Up to and including the line with "camera: 60 degrees left, 10 degrees up", restate the records below word for word, beginning with their first line.

═════ INFORMATION

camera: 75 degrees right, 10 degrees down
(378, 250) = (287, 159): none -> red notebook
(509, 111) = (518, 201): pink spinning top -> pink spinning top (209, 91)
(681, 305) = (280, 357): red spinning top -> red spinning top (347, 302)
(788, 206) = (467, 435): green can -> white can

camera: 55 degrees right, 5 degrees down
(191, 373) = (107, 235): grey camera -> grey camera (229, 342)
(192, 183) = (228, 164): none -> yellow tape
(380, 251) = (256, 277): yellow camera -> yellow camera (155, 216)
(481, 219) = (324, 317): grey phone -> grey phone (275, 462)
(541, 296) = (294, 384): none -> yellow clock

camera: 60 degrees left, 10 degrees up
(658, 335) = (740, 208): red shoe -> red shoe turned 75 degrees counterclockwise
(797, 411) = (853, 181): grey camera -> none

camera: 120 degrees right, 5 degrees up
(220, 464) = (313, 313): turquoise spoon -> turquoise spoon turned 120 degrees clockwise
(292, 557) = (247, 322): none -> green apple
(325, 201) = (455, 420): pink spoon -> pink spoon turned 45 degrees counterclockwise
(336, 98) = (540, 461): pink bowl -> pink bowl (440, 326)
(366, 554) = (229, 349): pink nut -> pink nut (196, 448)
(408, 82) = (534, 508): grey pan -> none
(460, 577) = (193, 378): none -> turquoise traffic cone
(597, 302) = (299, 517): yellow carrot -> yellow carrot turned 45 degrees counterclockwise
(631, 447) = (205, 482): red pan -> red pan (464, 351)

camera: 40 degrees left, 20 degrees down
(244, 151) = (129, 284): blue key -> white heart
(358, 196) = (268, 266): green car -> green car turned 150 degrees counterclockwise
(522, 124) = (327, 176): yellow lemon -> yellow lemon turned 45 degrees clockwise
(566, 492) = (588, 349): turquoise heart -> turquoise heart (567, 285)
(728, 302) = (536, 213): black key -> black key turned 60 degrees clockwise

══════════

RESPONSE BOX –
camera: 75 degrees right, 10 degrees down
(378, 250) = (287, 159): none -> red notebook
(509, 111) = (518, 201): pink spinning top -> pink spinning top (209, 91)
(681, 305) = (280, 357): red spinning top -> red spinning top (347, 302)
(788, 206) = (467, 435): green can -> white can

camera: 55 degrees right, 5 degrees down
(191, 373) = (107, 235): grey camera -> grey camera (229, 342)
(192, 183) = (228, 164): none -> yellow tape
(380, 251) = (256, 277): yellow camera -> yellow camera (155, 216)
(481, 219) = (324, 317): grey phone -> grey phone (275, 462)
(541, 296) = (294, 384): none -> yellow clock

camera: 60 degrees left, 10 degrees up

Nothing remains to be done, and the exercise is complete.